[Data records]
---+---
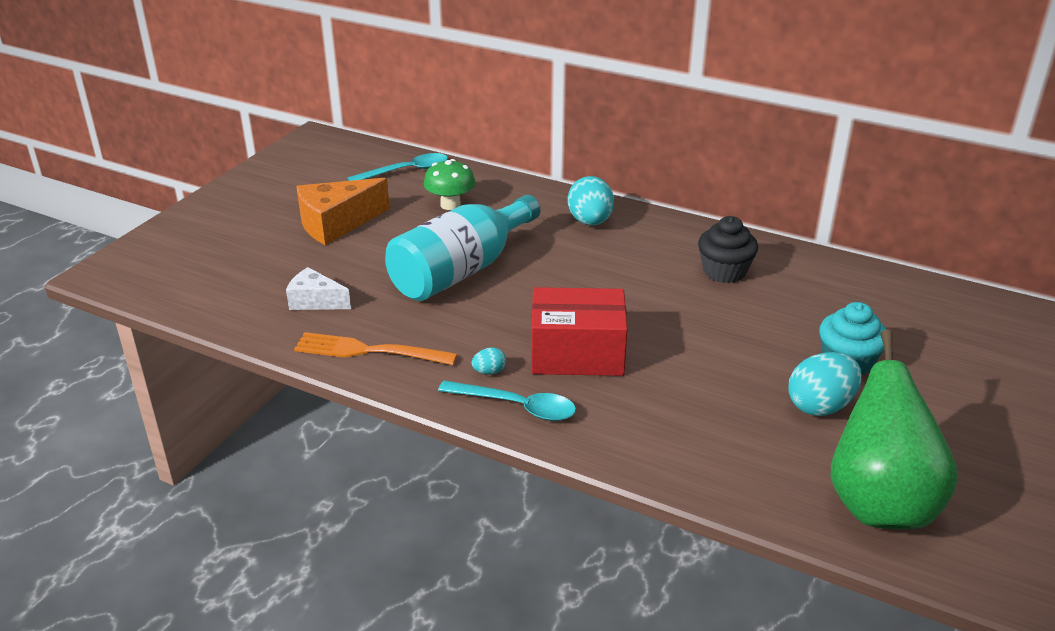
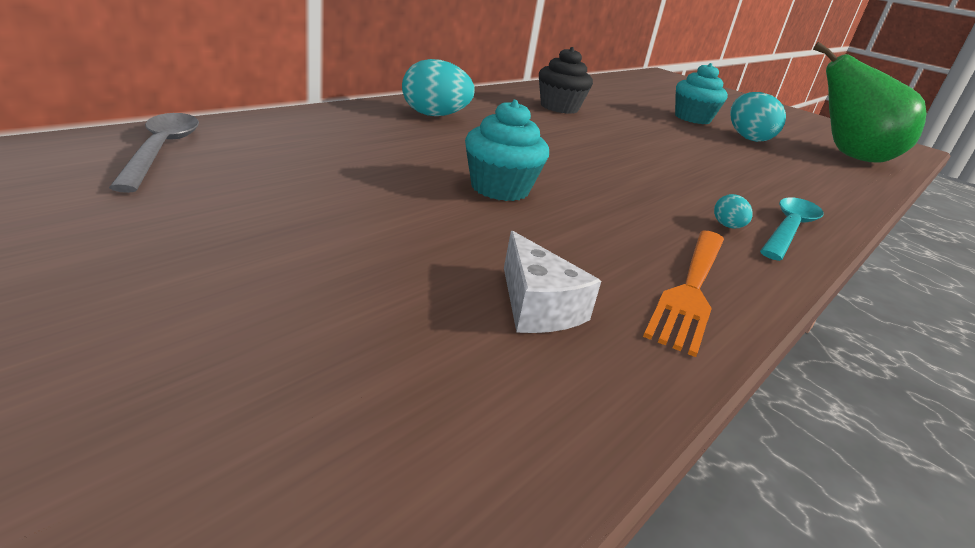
camera: 80 degrees left, 5 degrees down
(315, 301) = (537, 306): white cheese -> white cheese turned 60 degrees counterclockwise
(336, 224) = (271, 235): orange cheese -> none
(406, 171) = (161, 150): turquoise spoon -> grey spoon
(450, 205) = (314, 153): green mushroom -> none
(461, 271) = (500, 188): turquoise bottle -> turquoise cupcake
(577, 354) = (688, 182): red box -> none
---+---
**Problem description**
Looking at the data above, how many lines hold the string "turquoise"? Reply with only the number.

**Solution**
2